**Problem to solve:**
For the listing below, show each line that includes the string "diode".
*** Opening of Available data ***
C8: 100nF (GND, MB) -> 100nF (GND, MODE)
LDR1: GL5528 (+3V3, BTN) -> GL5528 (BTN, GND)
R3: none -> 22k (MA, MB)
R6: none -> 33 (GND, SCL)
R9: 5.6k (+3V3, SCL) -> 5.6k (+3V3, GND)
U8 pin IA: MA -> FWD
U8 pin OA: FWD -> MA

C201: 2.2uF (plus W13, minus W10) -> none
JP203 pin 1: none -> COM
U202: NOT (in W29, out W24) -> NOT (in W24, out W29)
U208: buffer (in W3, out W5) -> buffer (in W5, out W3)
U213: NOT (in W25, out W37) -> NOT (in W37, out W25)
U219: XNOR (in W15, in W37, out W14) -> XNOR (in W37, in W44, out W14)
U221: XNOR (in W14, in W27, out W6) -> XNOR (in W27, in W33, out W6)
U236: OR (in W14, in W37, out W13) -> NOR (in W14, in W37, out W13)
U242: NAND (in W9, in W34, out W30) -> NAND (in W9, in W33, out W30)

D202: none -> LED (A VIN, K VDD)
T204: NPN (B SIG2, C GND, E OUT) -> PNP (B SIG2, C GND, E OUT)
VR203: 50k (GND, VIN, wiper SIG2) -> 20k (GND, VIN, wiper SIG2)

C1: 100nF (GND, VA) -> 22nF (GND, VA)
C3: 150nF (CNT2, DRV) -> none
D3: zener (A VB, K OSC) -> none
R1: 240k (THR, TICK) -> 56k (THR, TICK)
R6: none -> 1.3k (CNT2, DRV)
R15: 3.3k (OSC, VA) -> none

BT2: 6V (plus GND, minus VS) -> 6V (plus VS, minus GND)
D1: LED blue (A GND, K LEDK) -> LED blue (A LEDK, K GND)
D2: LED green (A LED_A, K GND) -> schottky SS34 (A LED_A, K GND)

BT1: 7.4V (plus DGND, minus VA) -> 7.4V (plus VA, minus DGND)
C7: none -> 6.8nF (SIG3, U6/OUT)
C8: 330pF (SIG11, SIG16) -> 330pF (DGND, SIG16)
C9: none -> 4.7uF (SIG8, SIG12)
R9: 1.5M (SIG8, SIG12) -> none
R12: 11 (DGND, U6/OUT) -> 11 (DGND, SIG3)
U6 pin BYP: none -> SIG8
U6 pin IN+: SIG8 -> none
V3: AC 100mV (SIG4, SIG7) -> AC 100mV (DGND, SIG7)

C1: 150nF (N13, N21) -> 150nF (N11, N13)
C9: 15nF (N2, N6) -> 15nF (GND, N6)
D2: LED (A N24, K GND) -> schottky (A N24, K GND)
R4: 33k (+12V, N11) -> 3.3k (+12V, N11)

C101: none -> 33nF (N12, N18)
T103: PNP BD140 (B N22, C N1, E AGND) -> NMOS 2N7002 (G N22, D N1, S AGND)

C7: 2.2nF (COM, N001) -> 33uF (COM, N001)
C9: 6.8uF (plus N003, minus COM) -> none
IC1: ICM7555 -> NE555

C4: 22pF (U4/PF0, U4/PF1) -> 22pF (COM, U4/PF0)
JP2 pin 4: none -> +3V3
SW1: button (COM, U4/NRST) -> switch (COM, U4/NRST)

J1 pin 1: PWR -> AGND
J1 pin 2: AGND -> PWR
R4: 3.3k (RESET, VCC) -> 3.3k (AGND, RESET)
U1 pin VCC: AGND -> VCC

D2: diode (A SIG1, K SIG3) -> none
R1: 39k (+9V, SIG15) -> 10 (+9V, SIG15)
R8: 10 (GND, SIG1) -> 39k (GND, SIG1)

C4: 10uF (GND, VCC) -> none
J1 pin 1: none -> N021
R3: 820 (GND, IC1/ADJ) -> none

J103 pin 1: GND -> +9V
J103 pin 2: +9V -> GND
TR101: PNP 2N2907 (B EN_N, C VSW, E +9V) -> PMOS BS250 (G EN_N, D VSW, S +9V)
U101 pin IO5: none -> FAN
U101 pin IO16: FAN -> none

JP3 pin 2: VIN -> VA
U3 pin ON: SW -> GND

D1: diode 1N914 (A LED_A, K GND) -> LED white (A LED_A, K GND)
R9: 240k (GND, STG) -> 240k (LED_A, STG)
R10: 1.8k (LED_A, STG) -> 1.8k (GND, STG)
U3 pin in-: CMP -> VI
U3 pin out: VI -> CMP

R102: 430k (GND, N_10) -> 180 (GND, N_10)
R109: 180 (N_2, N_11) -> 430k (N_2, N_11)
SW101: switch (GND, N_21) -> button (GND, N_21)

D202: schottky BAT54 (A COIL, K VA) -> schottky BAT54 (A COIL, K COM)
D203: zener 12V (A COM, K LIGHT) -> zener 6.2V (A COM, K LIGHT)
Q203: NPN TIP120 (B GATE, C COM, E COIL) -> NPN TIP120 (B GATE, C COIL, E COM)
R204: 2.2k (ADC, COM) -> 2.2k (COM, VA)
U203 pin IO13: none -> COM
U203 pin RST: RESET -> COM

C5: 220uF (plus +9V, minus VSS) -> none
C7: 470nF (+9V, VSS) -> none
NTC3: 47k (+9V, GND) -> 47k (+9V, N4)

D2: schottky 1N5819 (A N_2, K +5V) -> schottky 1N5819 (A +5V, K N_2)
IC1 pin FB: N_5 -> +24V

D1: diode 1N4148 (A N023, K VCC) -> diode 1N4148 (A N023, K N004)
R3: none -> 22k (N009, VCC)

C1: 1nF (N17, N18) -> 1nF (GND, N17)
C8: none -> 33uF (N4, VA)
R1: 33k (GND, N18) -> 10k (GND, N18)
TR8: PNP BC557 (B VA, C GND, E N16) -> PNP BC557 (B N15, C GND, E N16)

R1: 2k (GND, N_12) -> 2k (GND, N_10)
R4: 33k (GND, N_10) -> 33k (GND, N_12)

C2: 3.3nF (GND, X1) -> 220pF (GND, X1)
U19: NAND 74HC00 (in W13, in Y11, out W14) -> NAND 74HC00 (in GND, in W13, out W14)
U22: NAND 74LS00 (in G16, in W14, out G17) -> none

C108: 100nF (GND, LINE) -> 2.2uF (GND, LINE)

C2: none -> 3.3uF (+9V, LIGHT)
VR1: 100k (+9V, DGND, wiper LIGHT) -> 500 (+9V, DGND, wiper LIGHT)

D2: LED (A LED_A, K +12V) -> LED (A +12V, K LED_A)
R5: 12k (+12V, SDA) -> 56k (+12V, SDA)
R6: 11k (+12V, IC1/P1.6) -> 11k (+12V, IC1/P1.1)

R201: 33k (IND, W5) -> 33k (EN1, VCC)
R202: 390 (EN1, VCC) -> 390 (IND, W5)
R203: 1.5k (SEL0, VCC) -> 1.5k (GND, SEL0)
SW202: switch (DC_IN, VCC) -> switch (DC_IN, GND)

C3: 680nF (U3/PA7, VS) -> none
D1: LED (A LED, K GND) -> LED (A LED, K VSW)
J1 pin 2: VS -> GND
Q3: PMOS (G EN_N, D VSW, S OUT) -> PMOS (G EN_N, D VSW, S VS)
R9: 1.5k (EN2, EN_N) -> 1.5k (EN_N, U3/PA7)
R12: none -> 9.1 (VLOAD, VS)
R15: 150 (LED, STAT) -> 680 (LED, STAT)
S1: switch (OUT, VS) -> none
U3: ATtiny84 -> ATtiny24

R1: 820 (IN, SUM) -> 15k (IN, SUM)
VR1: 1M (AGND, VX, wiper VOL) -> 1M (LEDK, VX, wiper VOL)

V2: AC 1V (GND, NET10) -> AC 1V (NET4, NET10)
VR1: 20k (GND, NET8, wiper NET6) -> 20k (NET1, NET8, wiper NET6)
*** Close of Available data ***
**Exercise answer:**
D2: diode (A SIG1, K SIG3) -> none
D1: diode 1N914 (A LED_A, K GND) -> LED white (A LED_A, K GND)
D1: diode 1N4148 (A N023, K VCC) -> diode 1N4148 (A N023, K N004)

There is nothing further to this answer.